§ WHAT THIS TASK INVOLVES: Check every line of the entries below for the word "none", and copy the ones that have it.

EXTRACTED DATA: Begin

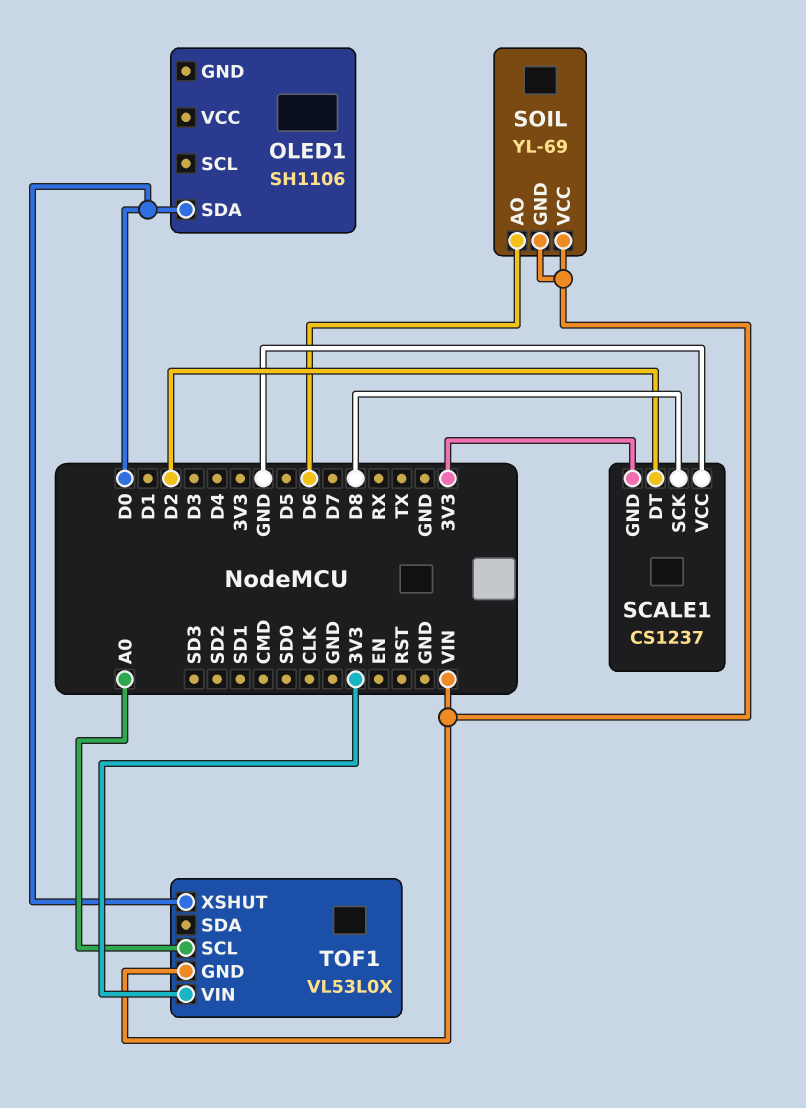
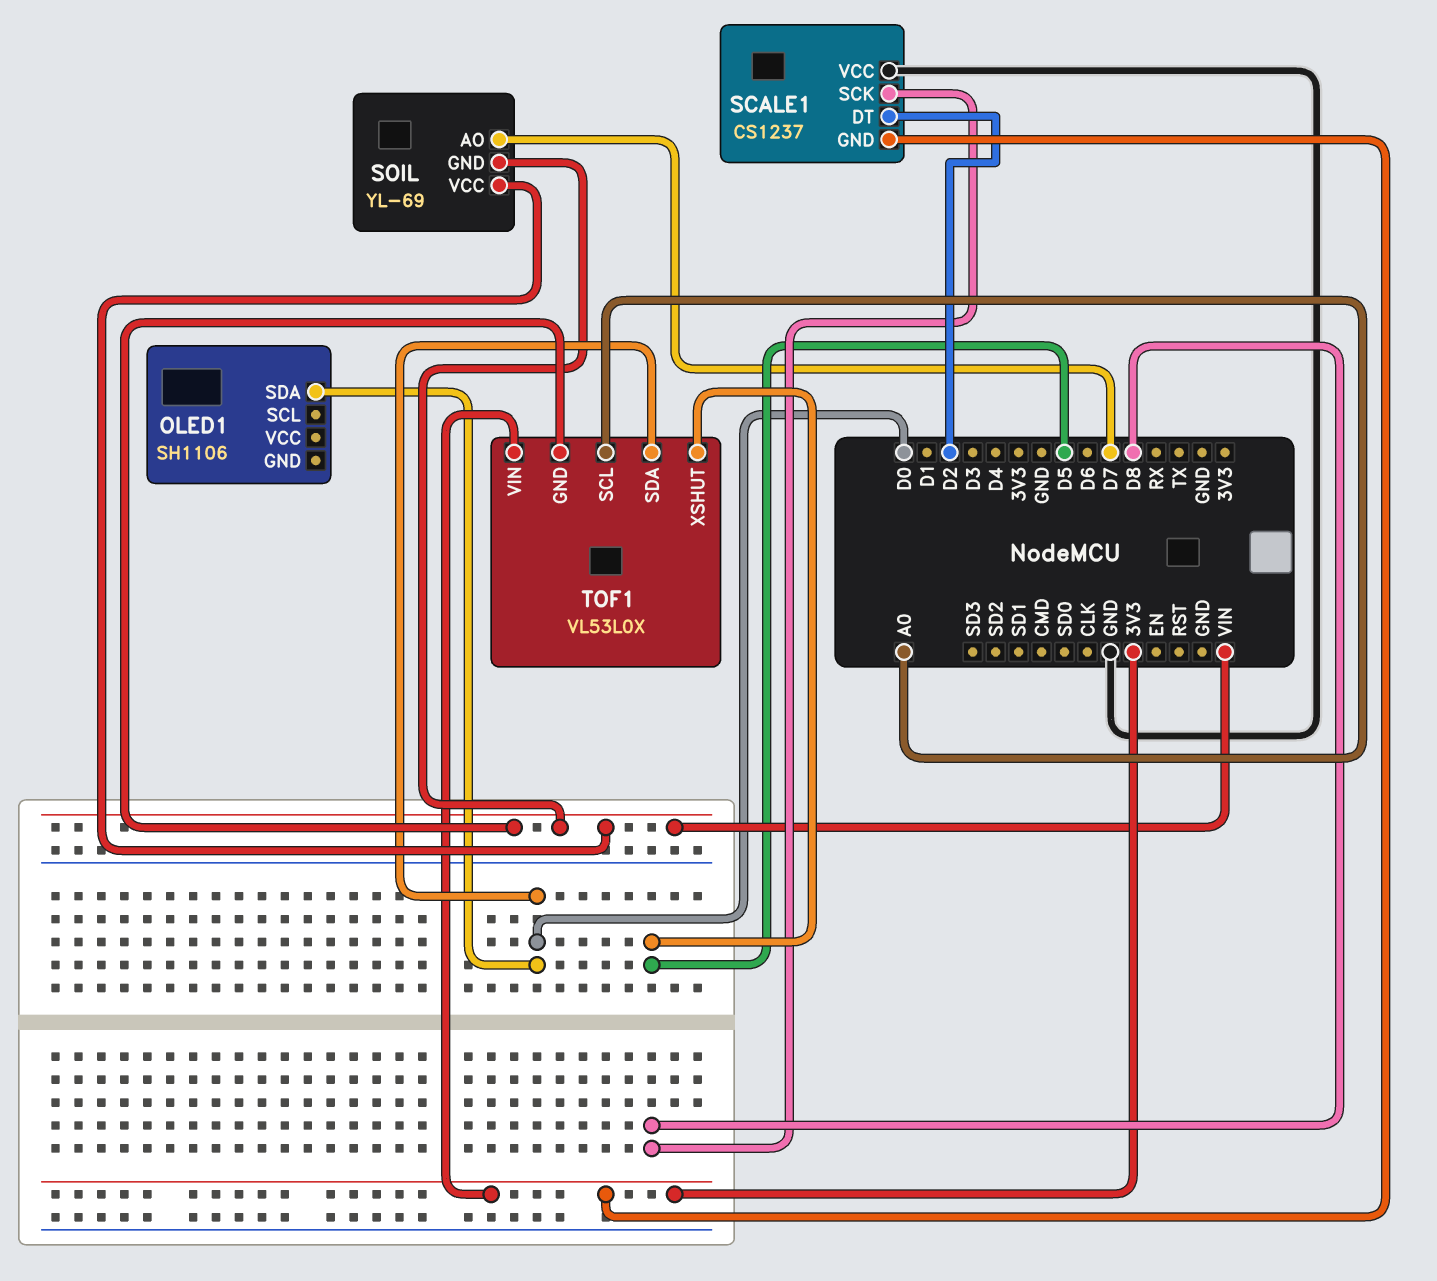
SOIL pin AO: D6 -> D7
TOF1 pin SDA: none -> D0
TOF1 pin XSHUT: D0 -> D5

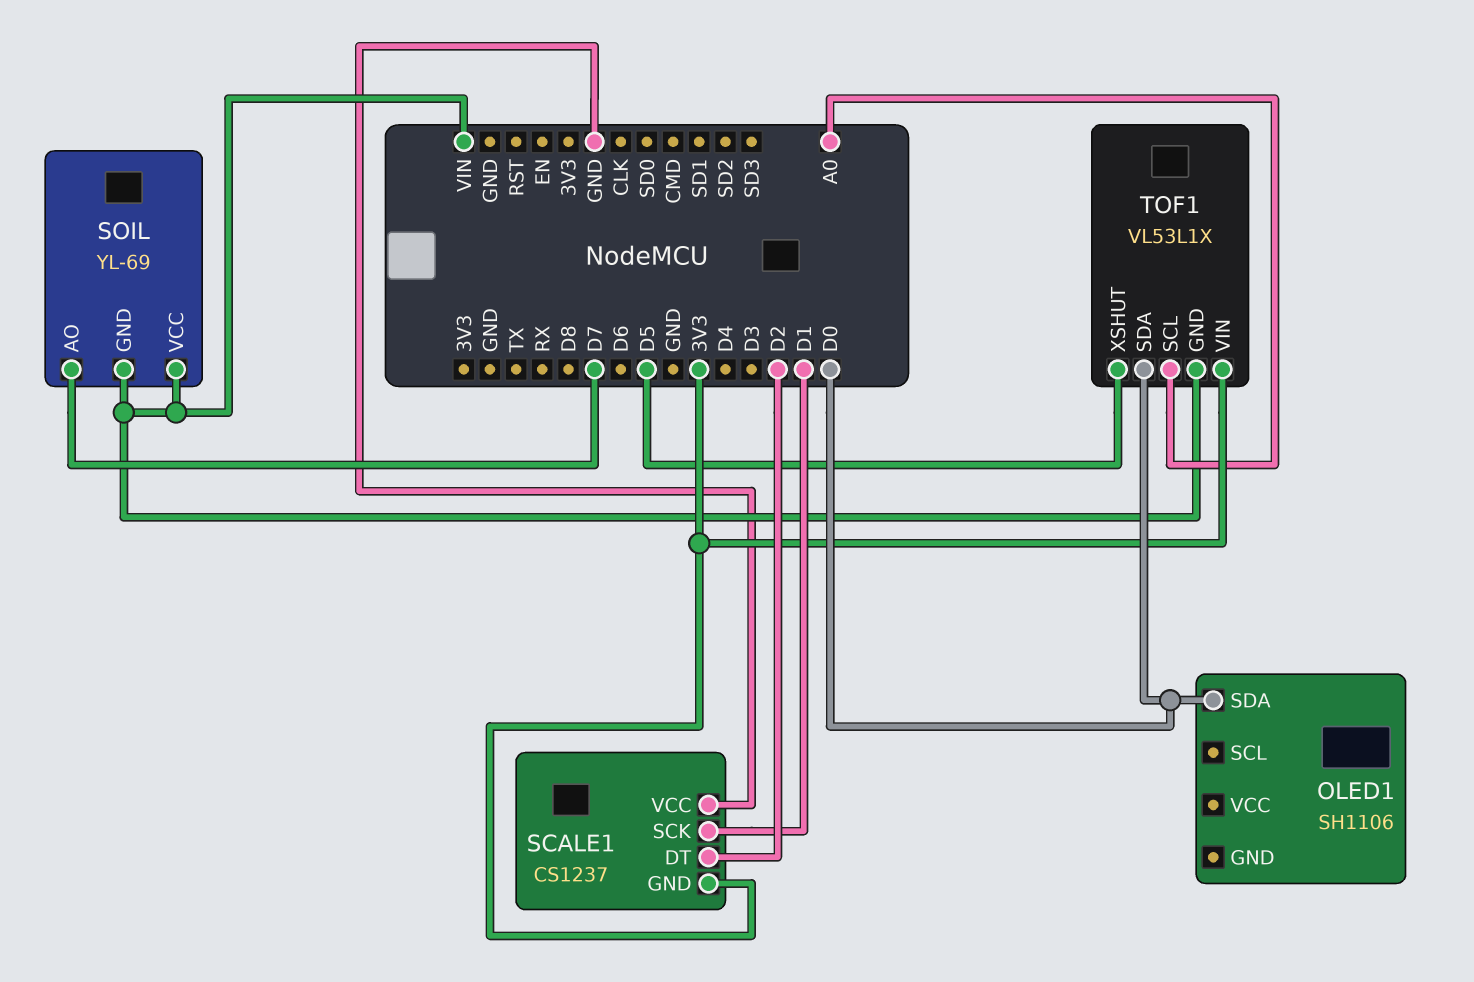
SCALE1 pin SCK: D8 -> D1
TOF1: VL53L0X -> VL53L1X

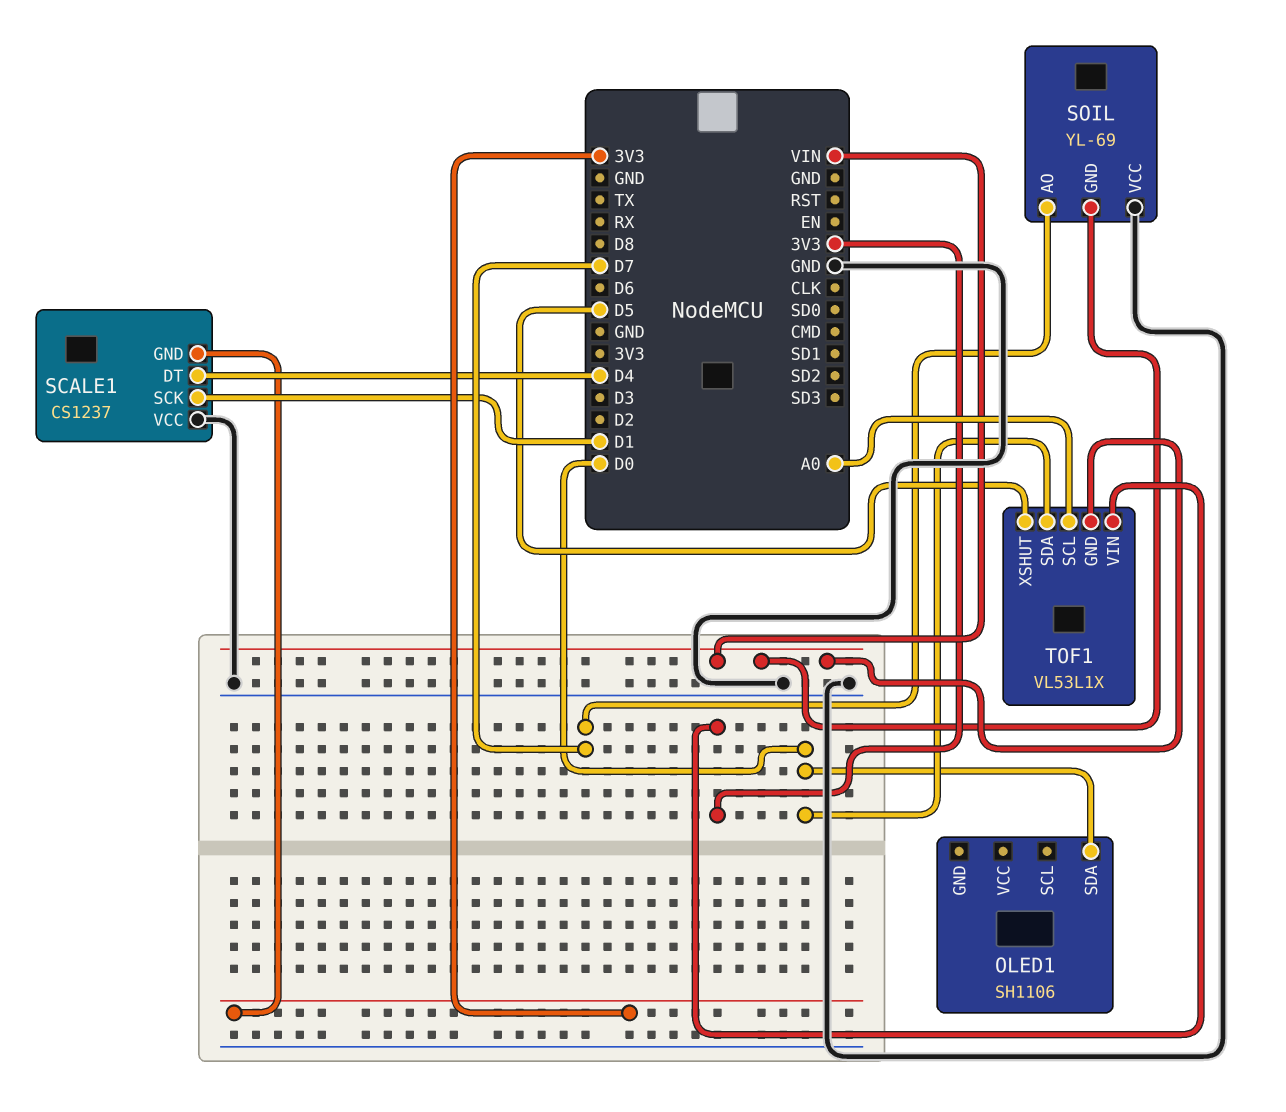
SCALE1 pin DT: D2 -> D4
SOIL pin VCC: VIN -> GND

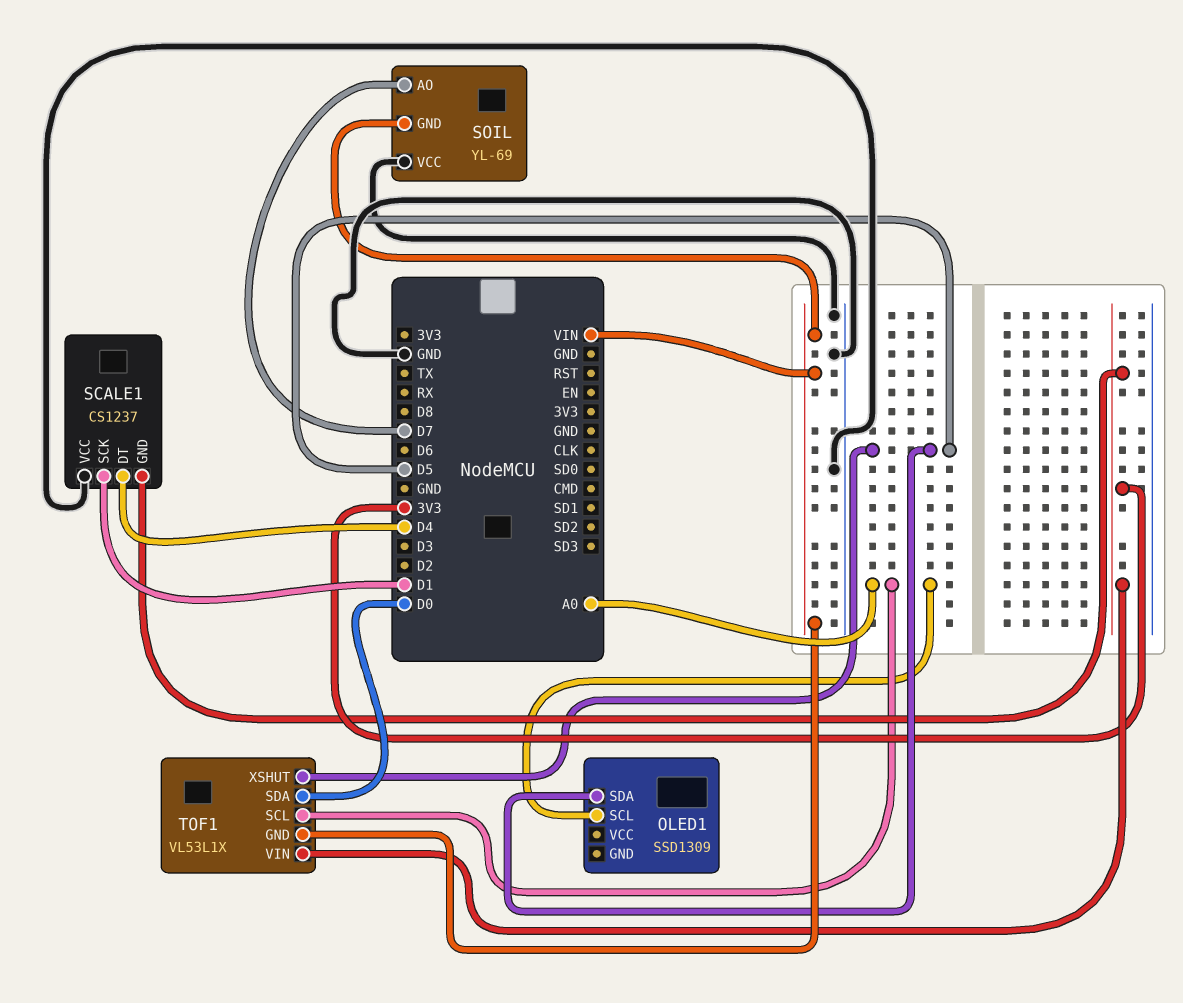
OLED1: SH1106 -> SSD1309
OLED1 pin SCL: none -> A0
OLED1 pin SDA: D0 -> D5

EXTRACTED DATA: End

§ RESPONSE:
TOF1 pin SDA: none -> D0
OLED1 pin SCL: none -> A0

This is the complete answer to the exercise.